Coordinate-based object records ▸
*-*-*

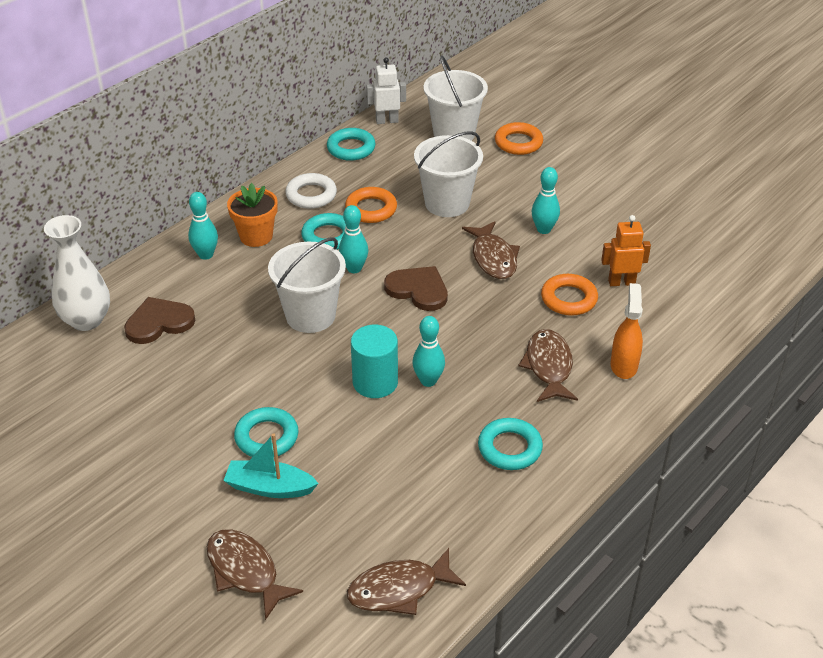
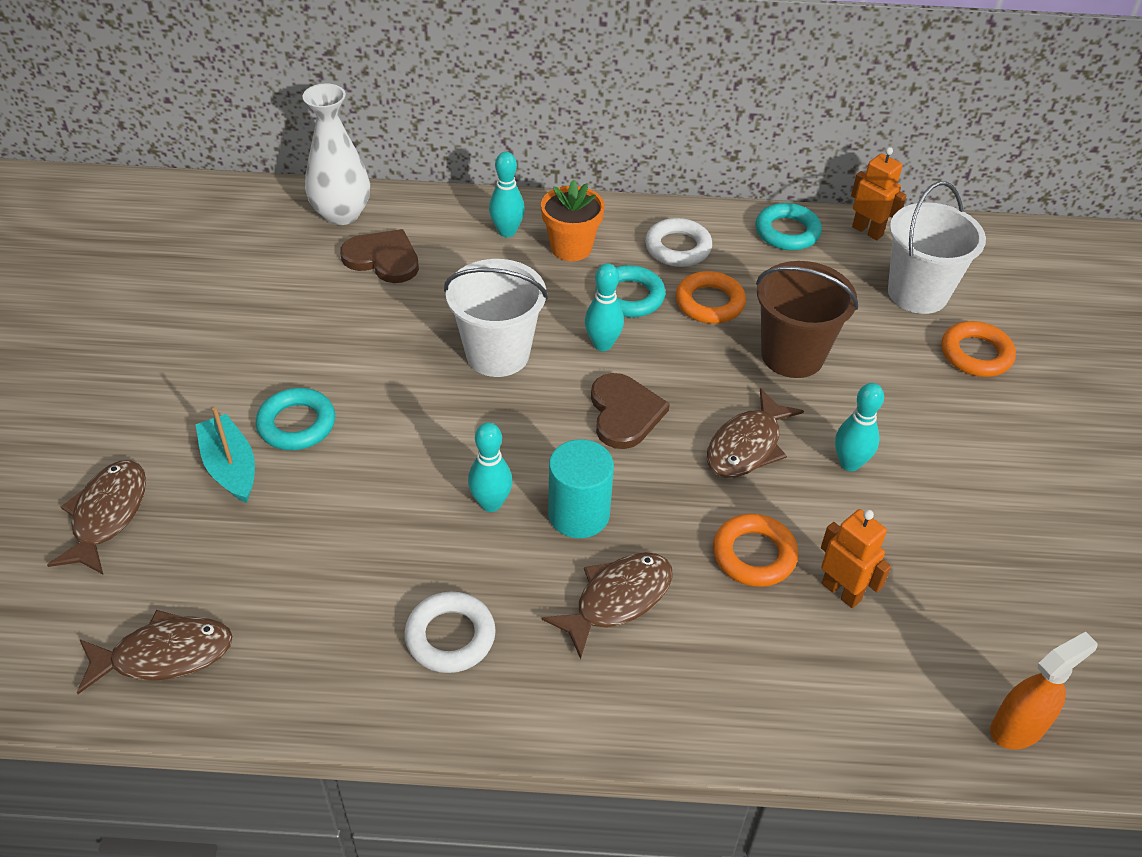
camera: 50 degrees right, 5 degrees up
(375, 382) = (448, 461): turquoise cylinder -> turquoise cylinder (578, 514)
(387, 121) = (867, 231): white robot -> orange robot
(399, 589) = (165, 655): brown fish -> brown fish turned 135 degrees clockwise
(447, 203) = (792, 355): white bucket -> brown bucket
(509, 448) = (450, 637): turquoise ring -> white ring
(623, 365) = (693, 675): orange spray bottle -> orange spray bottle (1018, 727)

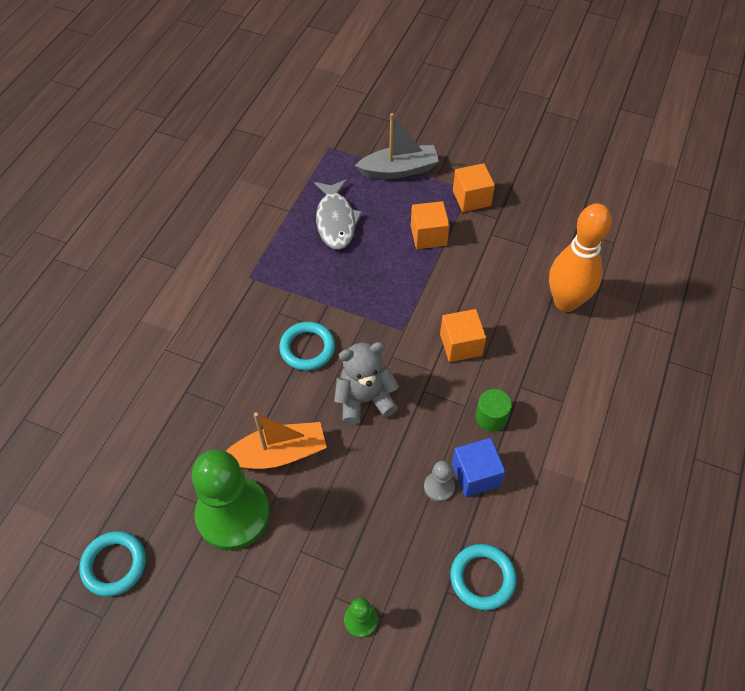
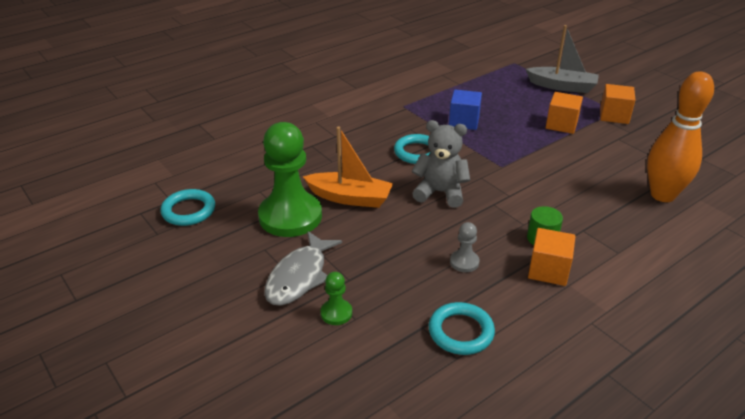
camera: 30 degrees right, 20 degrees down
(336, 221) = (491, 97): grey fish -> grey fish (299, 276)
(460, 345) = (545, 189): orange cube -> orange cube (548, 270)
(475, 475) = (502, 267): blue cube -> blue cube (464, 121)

*-*-*

Description of the task ▸
Using only the data above, copy out the lines that include the word "fish".

Solved problem ▸
(399, 589) = (165, 655): brown fish -> brown fish turned 135 degrees clockwise
(336, 221) = (491, 97): grey fish -> grey fish (299, 276)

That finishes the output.